→ **WORK TO BE COMPLETED**:
Output the opening lines of the records exactly. End with the line that contains "none -> brown plate I8 level 1".

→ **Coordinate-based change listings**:
'''
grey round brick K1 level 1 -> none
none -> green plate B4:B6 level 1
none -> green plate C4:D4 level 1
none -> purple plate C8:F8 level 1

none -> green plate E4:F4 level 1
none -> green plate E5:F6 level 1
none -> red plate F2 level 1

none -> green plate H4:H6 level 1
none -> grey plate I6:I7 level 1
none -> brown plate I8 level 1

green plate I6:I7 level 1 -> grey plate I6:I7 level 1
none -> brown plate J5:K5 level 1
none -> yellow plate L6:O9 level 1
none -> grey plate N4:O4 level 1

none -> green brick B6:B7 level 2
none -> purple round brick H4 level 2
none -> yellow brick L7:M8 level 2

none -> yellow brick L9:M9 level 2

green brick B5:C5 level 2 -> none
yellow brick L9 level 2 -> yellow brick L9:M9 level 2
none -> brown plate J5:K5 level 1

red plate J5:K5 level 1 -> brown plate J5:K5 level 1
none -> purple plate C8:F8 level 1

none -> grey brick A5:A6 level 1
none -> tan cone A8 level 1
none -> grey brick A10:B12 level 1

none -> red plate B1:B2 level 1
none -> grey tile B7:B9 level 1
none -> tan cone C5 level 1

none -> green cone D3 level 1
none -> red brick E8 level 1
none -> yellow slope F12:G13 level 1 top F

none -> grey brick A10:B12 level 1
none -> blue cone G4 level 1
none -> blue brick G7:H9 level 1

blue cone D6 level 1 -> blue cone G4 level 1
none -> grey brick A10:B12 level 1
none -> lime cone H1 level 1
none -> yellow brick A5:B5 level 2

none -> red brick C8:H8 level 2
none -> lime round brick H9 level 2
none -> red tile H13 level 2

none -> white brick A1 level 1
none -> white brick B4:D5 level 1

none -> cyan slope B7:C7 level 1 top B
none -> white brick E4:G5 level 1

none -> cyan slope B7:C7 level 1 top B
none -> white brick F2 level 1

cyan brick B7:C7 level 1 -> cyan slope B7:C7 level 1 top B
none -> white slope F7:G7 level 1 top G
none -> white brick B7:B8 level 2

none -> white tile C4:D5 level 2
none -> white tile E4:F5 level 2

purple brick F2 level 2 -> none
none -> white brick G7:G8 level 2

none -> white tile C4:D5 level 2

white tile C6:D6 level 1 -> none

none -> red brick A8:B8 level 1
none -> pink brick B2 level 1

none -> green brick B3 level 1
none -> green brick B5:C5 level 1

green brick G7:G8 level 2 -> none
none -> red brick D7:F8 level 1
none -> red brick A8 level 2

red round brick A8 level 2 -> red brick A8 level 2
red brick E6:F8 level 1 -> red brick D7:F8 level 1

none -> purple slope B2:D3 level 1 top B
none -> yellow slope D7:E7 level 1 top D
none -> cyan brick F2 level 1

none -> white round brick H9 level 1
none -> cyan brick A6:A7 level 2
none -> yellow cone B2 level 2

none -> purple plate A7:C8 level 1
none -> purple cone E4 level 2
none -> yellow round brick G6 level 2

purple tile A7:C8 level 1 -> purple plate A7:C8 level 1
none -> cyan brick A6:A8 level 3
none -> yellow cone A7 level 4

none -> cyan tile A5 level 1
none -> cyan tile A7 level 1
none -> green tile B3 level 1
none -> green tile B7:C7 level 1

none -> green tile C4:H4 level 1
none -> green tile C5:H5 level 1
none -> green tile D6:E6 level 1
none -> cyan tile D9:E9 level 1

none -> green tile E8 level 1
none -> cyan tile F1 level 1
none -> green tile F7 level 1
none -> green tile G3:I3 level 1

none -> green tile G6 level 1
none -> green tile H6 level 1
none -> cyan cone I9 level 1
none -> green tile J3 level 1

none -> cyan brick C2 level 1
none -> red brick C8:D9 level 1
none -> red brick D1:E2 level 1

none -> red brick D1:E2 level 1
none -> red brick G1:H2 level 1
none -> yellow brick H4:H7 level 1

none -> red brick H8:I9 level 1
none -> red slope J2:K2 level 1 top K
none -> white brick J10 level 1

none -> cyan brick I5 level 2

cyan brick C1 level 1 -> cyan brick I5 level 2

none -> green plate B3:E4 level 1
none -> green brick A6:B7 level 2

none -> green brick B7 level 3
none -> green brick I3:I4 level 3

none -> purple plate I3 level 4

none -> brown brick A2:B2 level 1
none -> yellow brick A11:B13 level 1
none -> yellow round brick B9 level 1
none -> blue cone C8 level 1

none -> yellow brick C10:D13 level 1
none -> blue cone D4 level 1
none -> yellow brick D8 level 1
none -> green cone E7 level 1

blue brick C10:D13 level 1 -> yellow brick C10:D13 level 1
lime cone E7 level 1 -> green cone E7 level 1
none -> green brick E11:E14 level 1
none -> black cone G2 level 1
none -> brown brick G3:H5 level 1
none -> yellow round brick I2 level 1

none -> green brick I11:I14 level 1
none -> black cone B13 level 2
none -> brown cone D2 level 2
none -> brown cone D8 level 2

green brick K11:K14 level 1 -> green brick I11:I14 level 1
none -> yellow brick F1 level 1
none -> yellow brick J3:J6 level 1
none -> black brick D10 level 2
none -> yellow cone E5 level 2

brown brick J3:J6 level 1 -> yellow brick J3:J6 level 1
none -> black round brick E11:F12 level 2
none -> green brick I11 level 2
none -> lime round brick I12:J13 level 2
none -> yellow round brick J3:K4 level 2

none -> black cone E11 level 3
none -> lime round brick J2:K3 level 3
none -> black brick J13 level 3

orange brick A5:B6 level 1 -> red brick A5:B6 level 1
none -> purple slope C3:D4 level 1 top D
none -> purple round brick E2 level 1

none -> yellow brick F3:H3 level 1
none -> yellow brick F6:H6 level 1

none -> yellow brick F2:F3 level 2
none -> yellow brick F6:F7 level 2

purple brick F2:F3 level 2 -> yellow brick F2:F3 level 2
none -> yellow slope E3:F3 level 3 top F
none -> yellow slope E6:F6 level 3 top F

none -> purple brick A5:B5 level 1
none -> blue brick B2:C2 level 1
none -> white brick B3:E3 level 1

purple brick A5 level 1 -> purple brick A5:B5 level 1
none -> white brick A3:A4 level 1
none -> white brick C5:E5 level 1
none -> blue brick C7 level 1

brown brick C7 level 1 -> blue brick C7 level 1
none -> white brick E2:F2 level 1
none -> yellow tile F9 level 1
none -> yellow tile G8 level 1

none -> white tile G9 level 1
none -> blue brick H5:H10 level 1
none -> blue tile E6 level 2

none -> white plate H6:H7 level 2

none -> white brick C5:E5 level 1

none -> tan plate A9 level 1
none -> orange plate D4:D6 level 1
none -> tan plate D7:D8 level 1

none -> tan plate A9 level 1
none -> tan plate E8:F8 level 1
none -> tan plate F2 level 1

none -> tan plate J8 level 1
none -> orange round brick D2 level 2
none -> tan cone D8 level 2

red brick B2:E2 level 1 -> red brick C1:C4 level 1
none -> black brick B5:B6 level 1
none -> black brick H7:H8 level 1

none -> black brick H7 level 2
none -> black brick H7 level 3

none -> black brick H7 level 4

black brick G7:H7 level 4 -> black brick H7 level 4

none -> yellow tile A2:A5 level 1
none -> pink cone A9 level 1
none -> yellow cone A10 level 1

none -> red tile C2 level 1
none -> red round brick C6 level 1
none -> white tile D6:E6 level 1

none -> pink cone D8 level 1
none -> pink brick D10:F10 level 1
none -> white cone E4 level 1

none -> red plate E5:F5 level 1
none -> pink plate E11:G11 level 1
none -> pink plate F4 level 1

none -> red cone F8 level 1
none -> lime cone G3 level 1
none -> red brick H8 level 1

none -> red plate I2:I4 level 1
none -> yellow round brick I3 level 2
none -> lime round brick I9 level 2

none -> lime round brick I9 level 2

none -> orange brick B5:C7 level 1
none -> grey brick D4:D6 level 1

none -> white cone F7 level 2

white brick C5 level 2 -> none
'''
→ **EXERCISE ANSWER**:
grey round brick K1 level 1 -> none
none -> green plate B4:B6 level 1
none -> green plate C4:D4 level 1
none -> purple plate C8:F8 level 1

none -> green plate E4:F4 level 1
none -> green plate E5:F6 level 1
none -> red plate F2 level 1

none -> green plate H4:H6 level 1
none -> grey plate I6:I7 level 1
none -> brown plate I8 level 1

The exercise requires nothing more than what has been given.